TASK OBJECTIVE: A verbatim transcript of the lines below, starting at the first and ending with the one that holds "(202, 379) = (391, 512): none -> white cheese", is what should be produced.

ENTRIES SUPPLIED:
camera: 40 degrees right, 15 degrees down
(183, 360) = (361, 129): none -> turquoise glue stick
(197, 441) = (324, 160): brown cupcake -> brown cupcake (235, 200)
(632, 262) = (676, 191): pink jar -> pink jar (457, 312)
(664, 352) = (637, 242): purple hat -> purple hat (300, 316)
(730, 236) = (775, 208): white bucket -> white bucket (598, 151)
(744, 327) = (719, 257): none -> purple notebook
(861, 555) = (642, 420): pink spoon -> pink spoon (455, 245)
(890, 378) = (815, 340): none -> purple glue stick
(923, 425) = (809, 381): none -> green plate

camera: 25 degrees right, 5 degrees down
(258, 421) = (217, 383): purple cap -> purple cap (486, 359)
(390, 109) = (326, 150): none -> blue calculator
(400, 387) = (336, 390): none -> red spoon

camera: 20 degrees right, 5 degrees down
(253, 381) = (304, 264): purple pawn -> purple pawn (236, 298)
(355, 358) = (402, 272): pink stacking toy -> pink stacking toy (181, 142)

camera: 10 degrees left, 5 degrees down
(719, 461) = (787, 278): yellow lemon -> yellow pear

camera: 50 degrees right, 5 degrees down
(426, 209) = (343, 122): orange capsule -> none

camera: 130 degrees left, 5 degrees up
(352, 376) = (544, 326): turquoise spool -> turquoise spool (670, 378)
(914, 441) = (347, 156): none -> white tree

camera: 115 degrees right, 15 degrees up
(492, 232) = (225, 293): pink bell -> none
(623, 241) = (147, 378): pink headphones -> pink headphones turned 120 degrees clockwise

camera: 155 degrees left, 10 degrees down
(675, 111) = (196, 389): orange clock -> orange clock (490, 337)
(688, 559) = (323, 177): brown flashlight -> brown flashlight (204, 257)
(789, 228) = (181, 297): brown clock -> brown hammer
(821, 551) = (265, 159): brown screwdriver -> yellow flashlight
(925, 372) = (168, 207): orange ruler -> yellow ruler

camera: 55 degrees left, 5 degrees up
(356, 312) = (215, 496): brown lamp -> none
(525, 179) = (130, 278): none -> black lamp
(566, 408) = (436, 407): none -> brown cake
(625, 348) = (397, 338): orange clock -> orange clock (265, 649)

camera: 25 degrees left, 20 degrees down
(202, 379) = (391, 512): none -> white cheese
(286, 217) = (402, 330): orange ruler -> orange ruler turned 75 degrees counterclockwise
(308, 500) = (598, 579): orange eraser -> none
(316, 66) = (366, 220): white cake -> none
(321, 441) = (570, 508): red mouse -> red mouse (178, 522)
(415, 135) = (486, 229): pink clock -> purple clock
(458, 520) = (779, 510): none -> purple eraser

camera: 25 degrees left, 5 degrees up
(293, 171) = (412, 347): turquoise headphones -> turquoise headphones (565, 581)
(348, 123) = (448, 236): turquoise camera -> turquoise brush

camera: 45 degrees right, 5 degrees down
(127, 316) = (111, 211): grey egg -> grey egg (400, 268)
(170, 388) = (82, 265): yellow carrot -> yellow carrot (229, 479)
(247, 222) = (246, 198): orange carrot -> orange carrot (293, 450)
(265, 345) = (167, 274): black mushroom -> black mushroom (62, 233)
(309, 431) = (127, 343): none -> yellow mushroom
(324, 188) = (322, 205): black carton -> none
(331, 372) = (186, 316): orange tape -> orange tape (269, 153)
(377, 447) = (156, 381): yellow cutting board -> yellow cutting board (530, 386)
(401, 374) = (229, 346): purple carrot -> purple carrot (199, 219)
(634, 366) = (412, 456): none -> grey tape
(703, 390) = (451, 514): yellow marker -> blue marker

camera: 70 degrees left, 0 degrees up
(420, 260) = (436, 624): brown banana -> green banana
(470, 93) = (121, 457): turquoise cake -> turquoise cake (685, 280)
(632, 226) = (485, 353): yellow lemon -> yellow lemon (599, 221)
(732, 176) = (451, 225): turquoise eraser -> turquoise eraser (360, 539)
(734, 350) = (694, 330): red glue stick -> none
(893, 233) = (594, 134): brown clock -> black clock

EXERCISE SOLUTION:
camera: 40 degrees right, 15 degrees down
(183, 360) = (361, 129): none -> turquoise glue stick
(197, 441) = (324, 160): brown cupcake -> brown cupcake (235, 200)
(632, 262) = (676, 191): pink jar -> pink jar (457, 312)
(664, 352) = (637, 242): purple hat -> purple hat (300, 316)
(730, 236) = (775, 208): white bucket -> white bucket (598, 151)
(744, 327) = (719, 257): none -> purple notebook
(861, 555) = (642, 420): pink spoon -> pink spoon (455, 245)
(890, 378) = (815, 340): none -> purple glue stick
(923, 425) = (809, 381): none -> green plate

camera: 25 degrees right, 5 degrees down
(258, 421) = (217, 383): purple cap -> purple cap (486, 359)
(390, 109) = (326, 150): none -> blue calculator
(400, 387) = (336, 390): none -> red spoon

camera: 20 degrees right, 5 degrees down
(253, 381) = (304, 264): purple pawn -> purple pawn (236, 298)
(355, 358) = (402, 272): pink stacking toy -> pink stacking toy (181, 142)

camera: 10 degrees left, 5 degrees down
(719, 461) = (787, 278): yellow lemon -> yellow pear

camera: 50 degrees right, 5 degrees down
(426, 209) = (343, 122): orange capsule -> none

camera: 130 degrees left, 5 degrees up
(352, 376) = (544, 326): turquoise spool -> turquoise spool (670, 378)
(914, 441) = (347, 156): none -> white tree

camera: 115 degrees right, 15 degrees up
(492, 232) = (225, 293): pink bell -> none
(623, 241) = (147, 378): pink headphones -> pink headphones turned 120 degrees clockwise

camera: 155 degrees left, 10 degrees down
(675, 111) = (196, 389): orange clock -> orange clock (490, 337)
(688, 559) = (323, 177): brown flashlight -> brown flashlight (204, 257)
(789, 228) = (181, 297): brown clock -> brown hammer
(821, 551) = (265, 159): brown screwdriver -> yellow flashlight
(925, 372) = (168, 207): orange ruler -> yellow ruler

camera: 55 degrees left, 5 degrees up
(356, 312) = (215, 496): brown lamp -> none
(525, 179) = (130, 278): none -> black lamp
(566, 408) = (436, 407): none -> brown cake
(625, 348) = (397, 338): orange clock -> orange clock (265, 649)

camera: 25 degrees left, 20 degrees down
(202, 379) = (391, 512): none -> white cheese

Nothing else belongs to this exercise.